*DATA PROVIDED*:
● ● ● ● ● ● ●

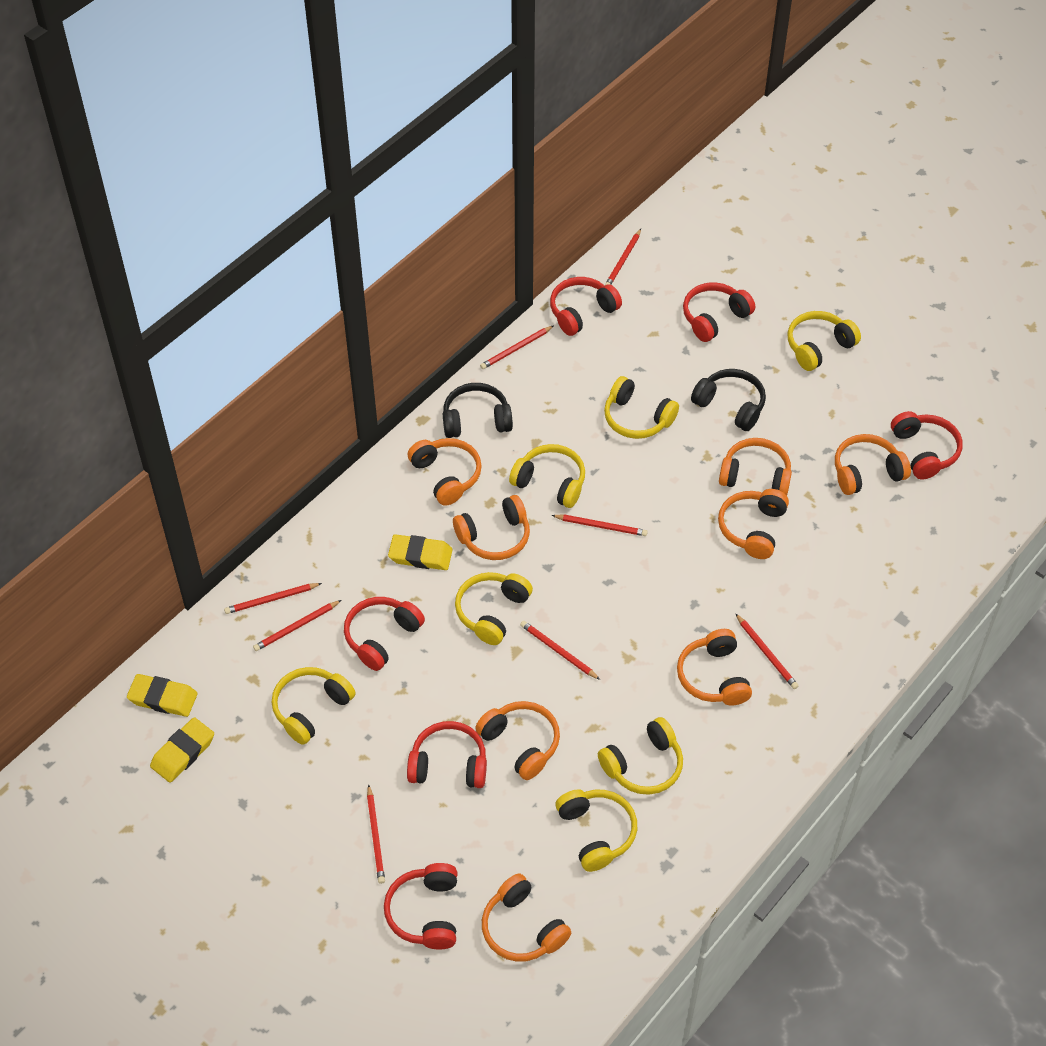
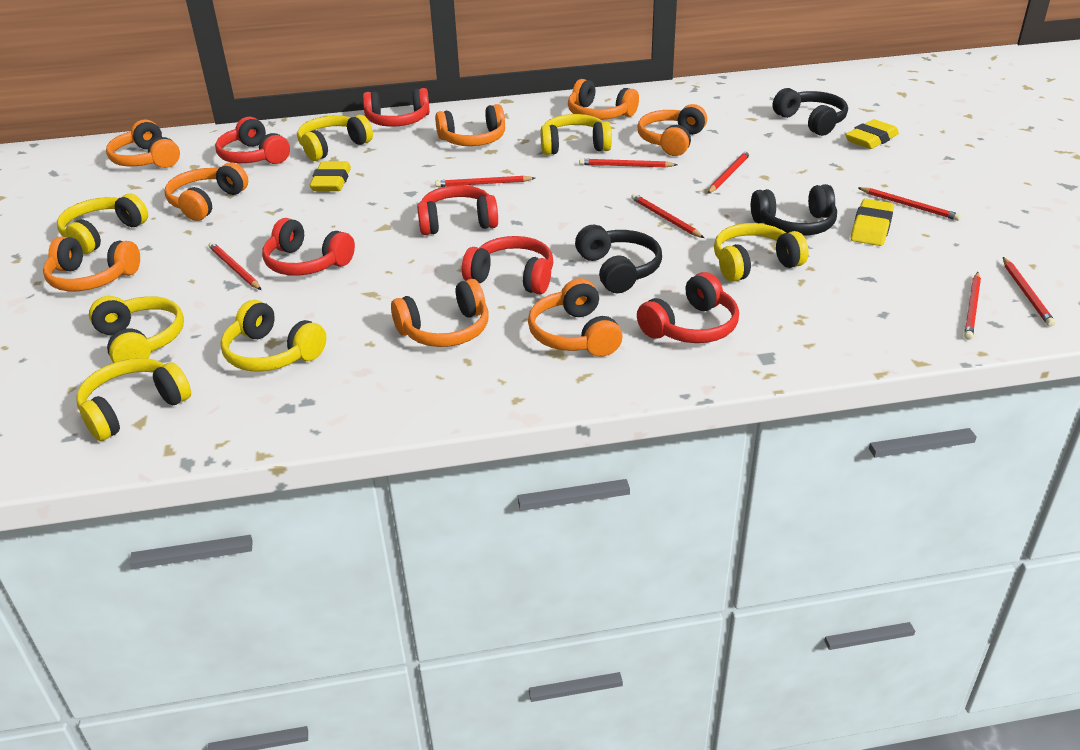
black headphones: 2 -> 3

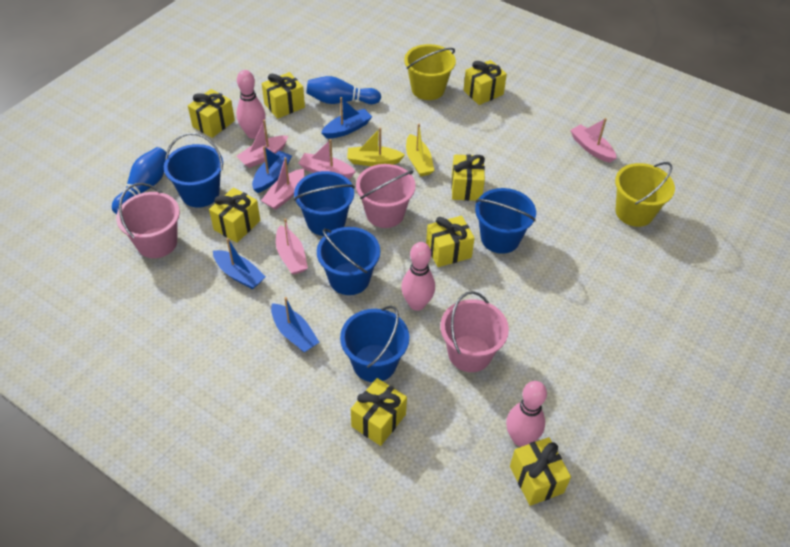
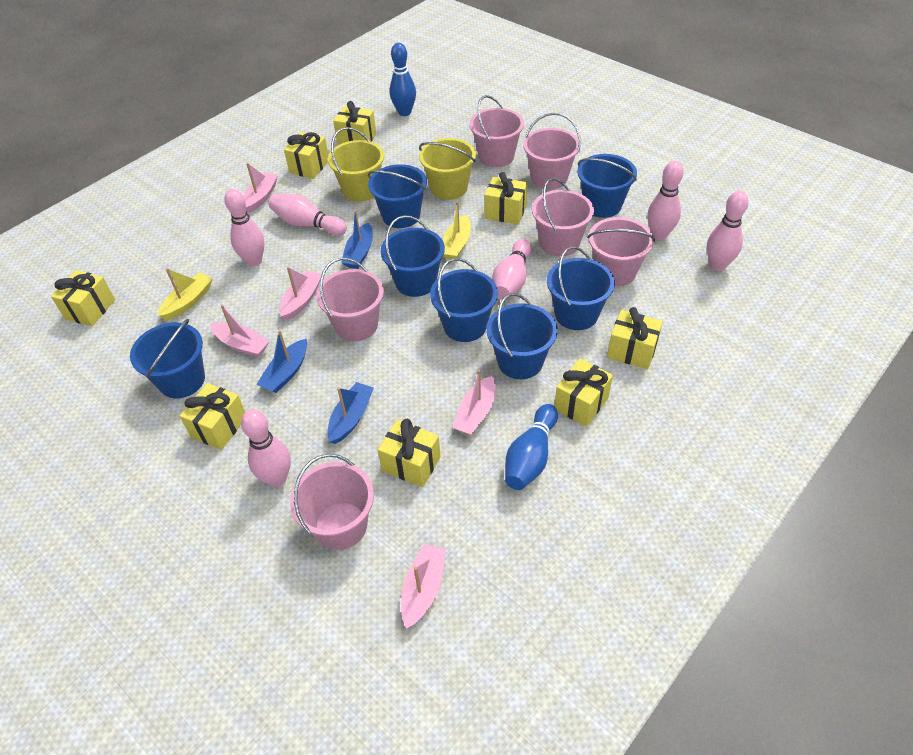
blue boat: 4 -> 3
blue bucket: 5 -> 7
pink bowling pin: 3 -> 6
pink bucket: 3 -> 6

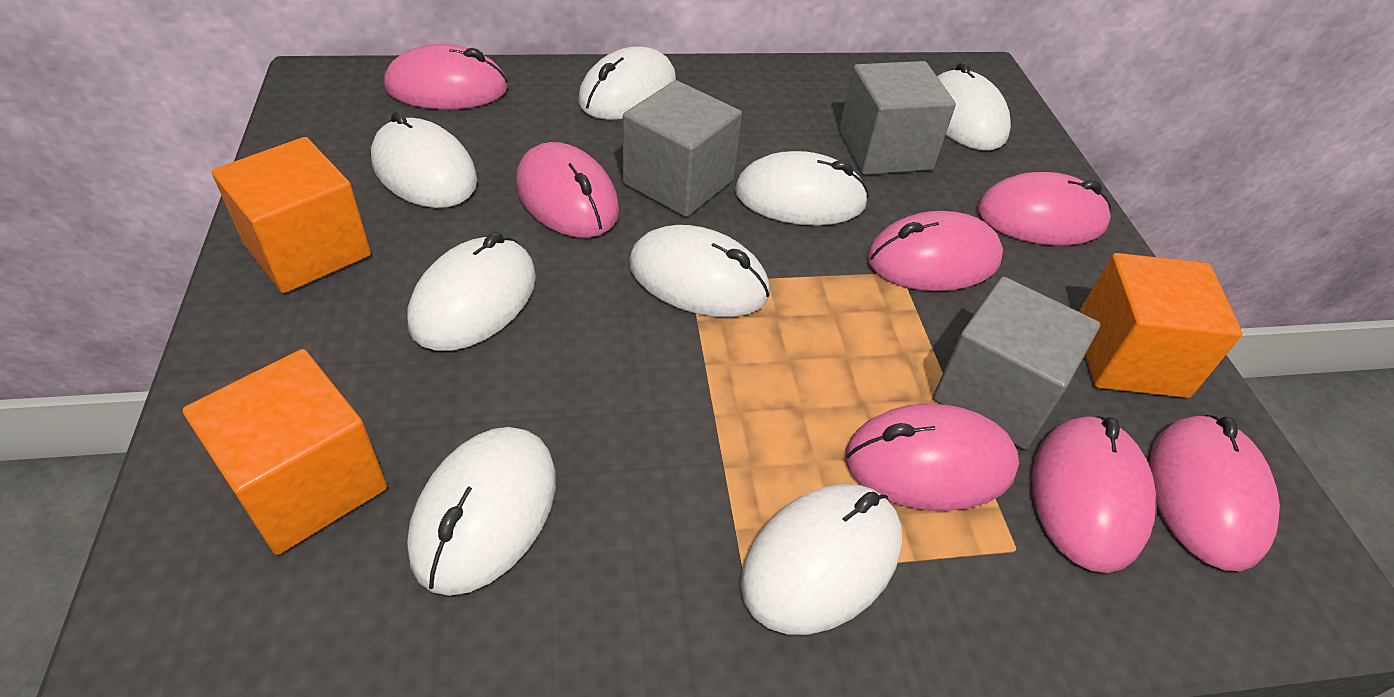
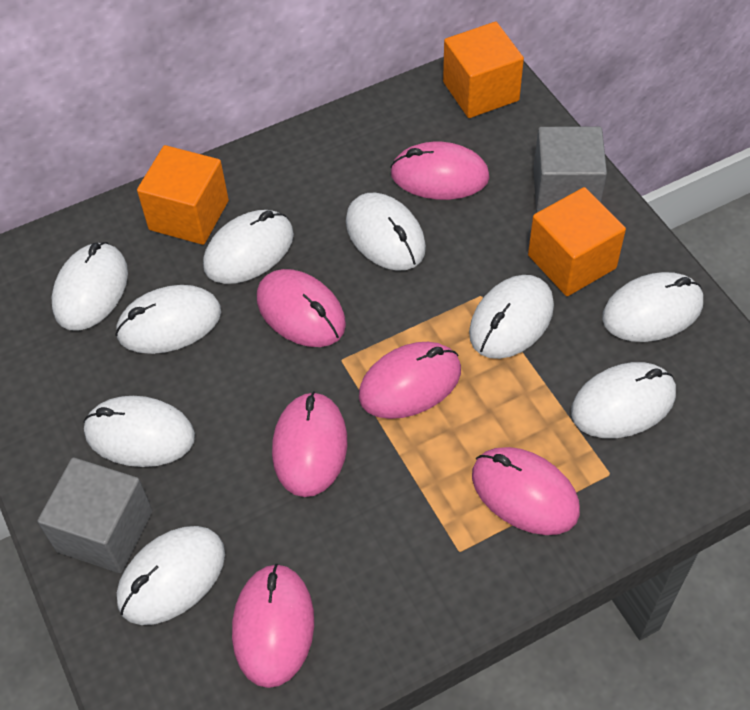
grey cube: 3 -> 2
pink mouse: 7 -> 6
white mouse: 8 -> 9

● ● ● ● ● ● ●

*ACTIVITY*: For this exercise, transcribe exactly only the lines from the one containing "pink bowling pin: 3 -> 6" through the end of the listing, inclusive, without the pictures.

*EXERCISE RESULT*:
pink bowling pin: 3 -> 6
pink bucket: 3 -> 6

grey cube: 3 -> 2
pink mouse: 7 -> 6
white mouse: 8 -> 9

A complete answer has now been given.